■ **WHAT YOU NEED TO DO**:
Only the pictures are to be dropped, and the rest of the data should be copied exactly.

### RECORDED INFORMATION

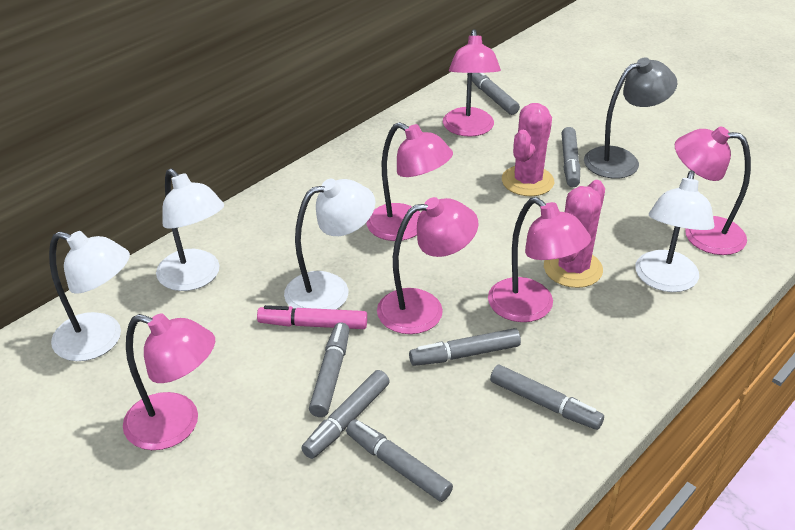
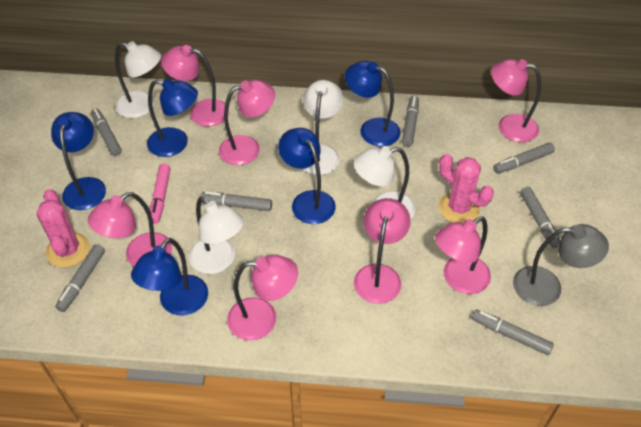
blue lamp: 0 -> 5
pink lamp: 6 -> 7

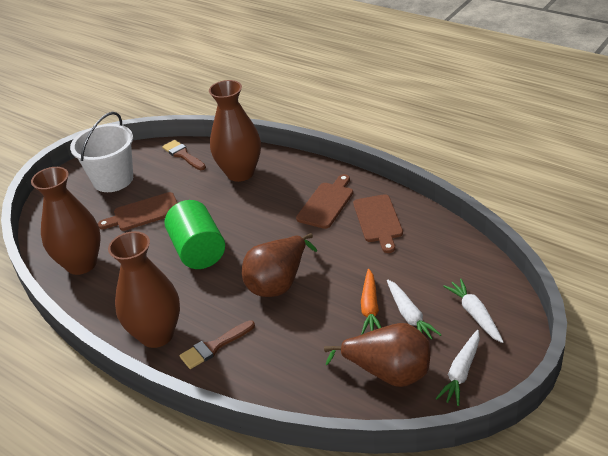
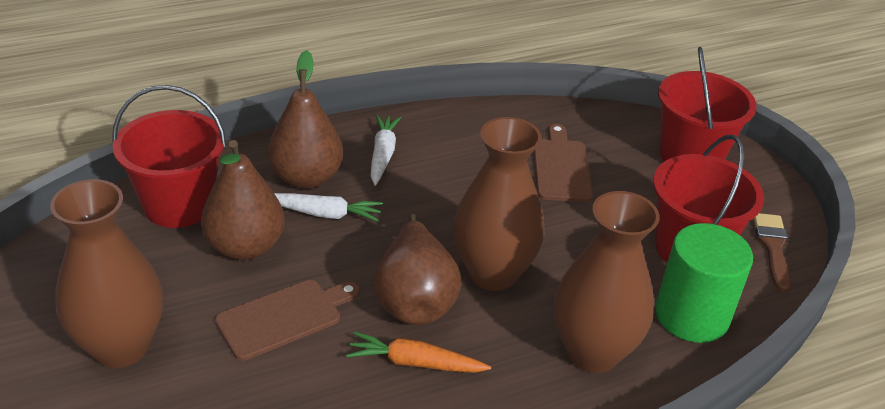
brown brush: 2 -> 1
brown cutting board: 3 -> 2
brown pear: 2 -> 3
red bucket: 0 -> 3
white bucket: 1 -> 0
white carrot: 3 -> 2

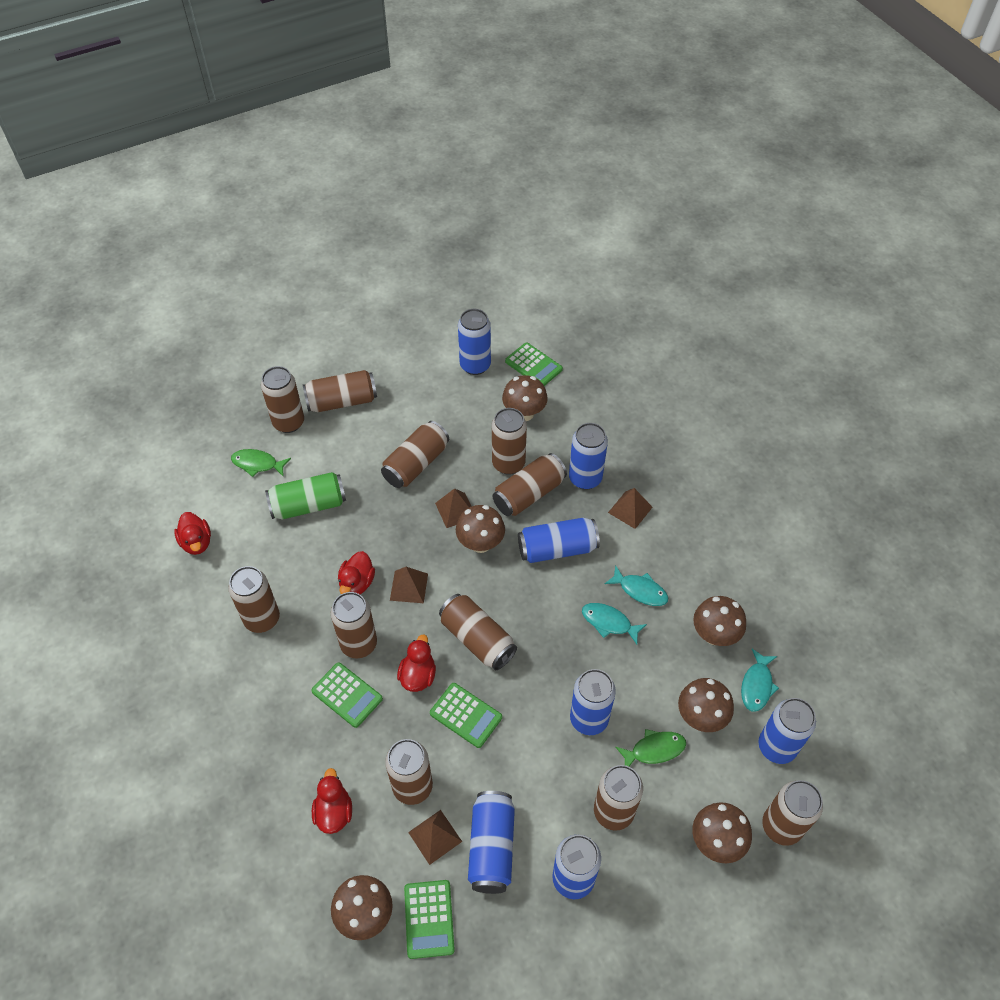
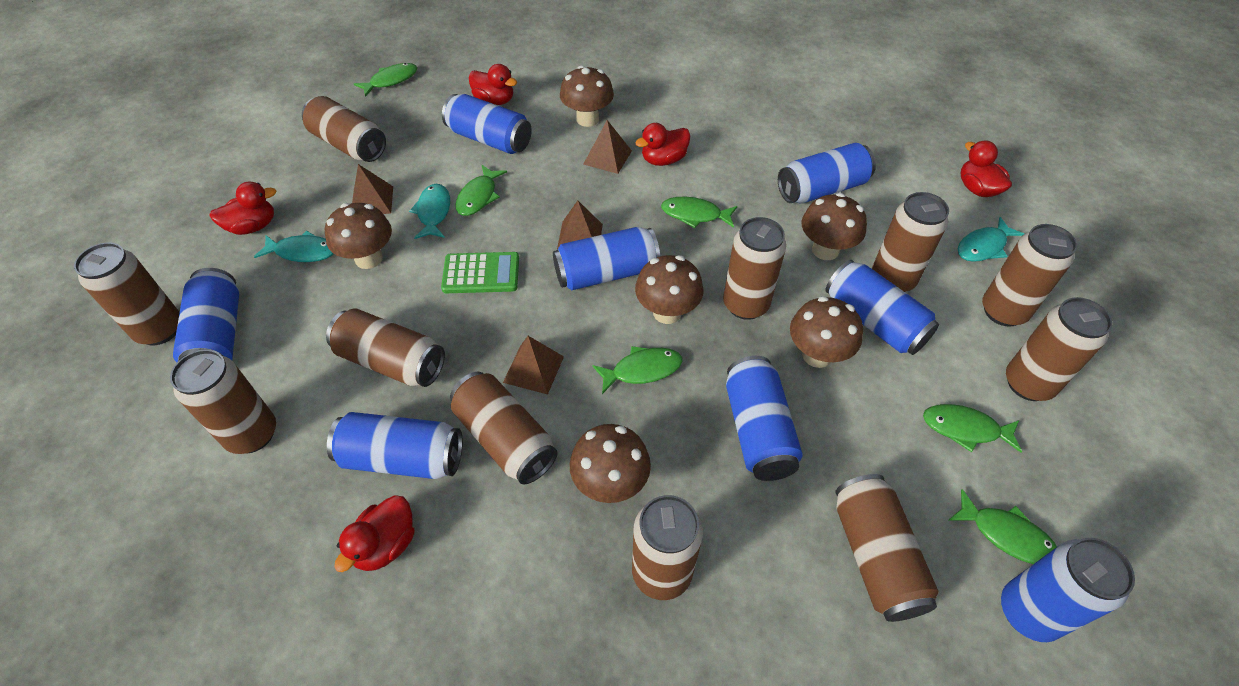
blue can: 7 -> 8
green calculator: 4 -> 1
green can: 1 -> 0
green fish: 2 -> 6
red duck: 4 -> 5

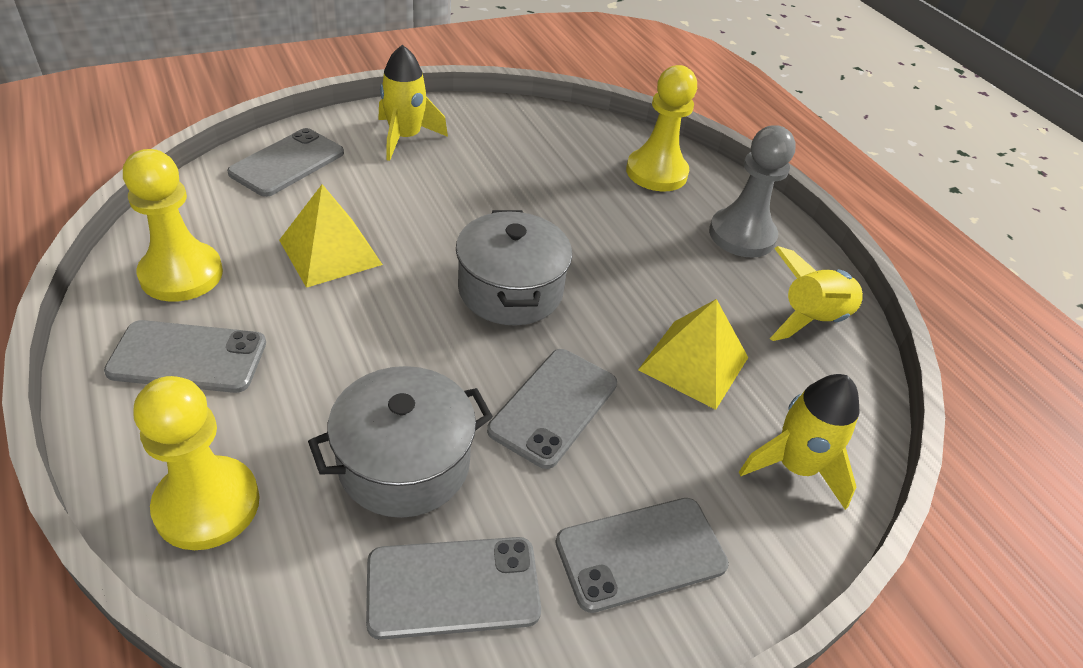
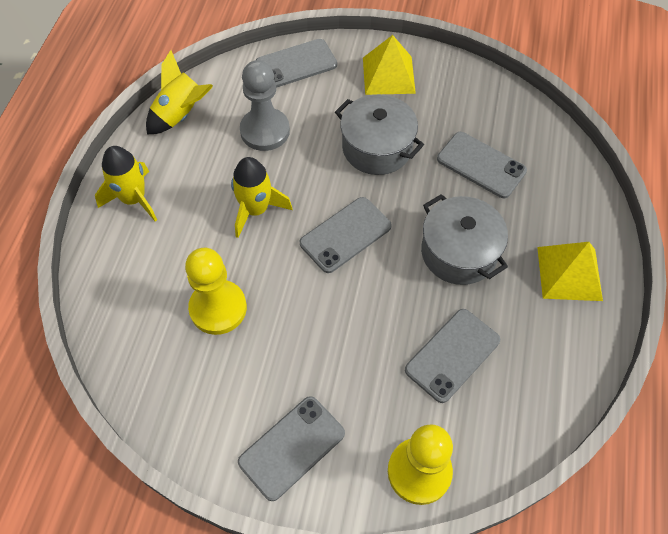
yellow pawn: 3 -> 2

######

■ **FINISHED TASK**:
blue lamp: 0 -> 5
pink lamp: 6 -> 7

brown brush: 2 -> 1
brown cutting board: 3 -> 2
brown pear: 2 -> 3
red bucket: 0 -> 3
white bucket: 1 -> 0
white carrot: 3 -> 2

blue can: 7 -> 8
green calculator: 4 -> 1
green can: 1 -> 0
green fish: 2 -> 6
red duck: 4 -> 5

yellow pawn: 3 -> 2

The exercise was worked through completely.